WHAT IS NEEDED: From the line containing "(153, 284) = (104, 327): purple" down to the last line of the records below, restate each line word for word and leave out the rest.

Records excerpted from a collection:
-------

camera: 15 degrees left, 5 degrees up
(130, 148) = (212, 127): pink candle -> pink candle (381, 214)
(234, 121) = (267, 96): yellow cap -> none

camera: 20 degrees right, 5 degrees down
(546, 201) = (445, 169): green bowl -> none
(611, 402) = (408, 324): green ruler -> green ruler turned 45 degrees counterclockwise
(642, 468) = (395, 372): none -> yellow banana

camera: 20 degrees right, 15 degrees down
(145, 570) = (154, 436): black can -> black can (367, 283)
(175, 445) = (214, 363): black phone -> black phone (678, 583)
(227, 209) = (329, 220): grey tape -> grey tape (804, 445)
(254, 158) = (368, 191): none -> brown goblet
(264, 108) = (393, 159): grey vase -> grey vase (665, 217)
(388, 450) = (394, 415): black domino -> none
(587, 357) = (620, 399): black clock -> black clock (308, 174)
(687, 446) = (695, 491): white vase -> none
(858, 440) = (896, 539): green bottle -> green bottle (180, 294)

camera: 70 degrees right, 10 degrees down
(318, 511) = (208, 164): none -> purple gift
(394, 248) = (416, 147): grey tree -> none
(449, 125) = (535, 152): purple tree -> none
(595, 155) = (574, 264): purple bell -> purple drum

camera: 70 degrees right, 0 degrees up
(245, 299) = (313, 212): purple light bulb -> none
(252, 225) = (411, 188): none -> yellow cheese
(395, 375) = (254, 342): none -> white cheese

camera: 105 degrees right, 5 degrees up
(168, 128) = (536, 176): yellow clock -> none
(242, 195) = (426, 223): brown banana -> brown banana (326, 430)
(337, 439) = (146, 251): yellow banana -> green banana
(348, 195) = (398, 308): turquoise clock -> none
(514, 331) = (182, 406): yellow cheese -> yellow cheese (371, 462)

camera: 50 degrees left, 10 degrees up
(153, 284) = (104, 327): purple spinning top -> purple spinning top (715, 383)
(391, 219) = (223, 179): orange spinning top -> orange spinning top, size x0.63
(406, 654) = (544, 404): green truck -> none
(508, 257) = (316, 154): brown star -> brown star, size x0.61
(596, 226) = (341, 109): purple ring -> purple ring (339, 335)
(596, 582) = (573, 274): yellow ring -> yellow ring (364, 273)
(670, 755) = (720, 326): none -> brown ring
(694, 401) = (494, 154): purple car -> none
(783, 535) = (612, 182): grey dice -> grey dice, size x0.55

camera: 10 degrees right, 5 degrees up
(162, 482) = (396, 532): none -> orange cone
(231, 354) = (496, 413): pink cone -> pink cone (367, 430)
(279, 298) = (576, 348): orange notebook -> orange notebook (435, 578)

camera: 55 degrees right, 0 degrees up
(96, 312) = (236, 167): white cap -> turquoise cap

-------

TASK RESPONSE:
(153, 284) = (104, 327): purple spinning top -> purple spinning top (715, 383)
(391, 219) = (223, 179): orange spinning top -> orange spinning top, size x0.63
(406, 654) = (544, 404): green truck -> none
(508, 257) = (316, 154): brown star -> brown star, size x0.61
(596, 226) = (341, 109): purple ring -> purple ring (339, 335)
(596, 582) = (573, 274): yellow ring -> yellow ring (364, 273)
(670, 755) = (720, 326): none -> brown ring
(694, 401) = (494, 154): purple car -> none
(783, 535) = (612, 182): grey dice -> grey dice, size x0.55

camera: 10 degrees right, 5 degrees up
(162, 482) = (396, 532): none -> orange cone
(231, 354) = (496, 413): pink cone -> pink cone (367, 430)
(279, 298) = (576, 348): orange notebook -> orange notebook (435, 578)

camera: 55 degrees right, 0 degrees up
(96, 312) = (236, 167): white cap -> turquoise cap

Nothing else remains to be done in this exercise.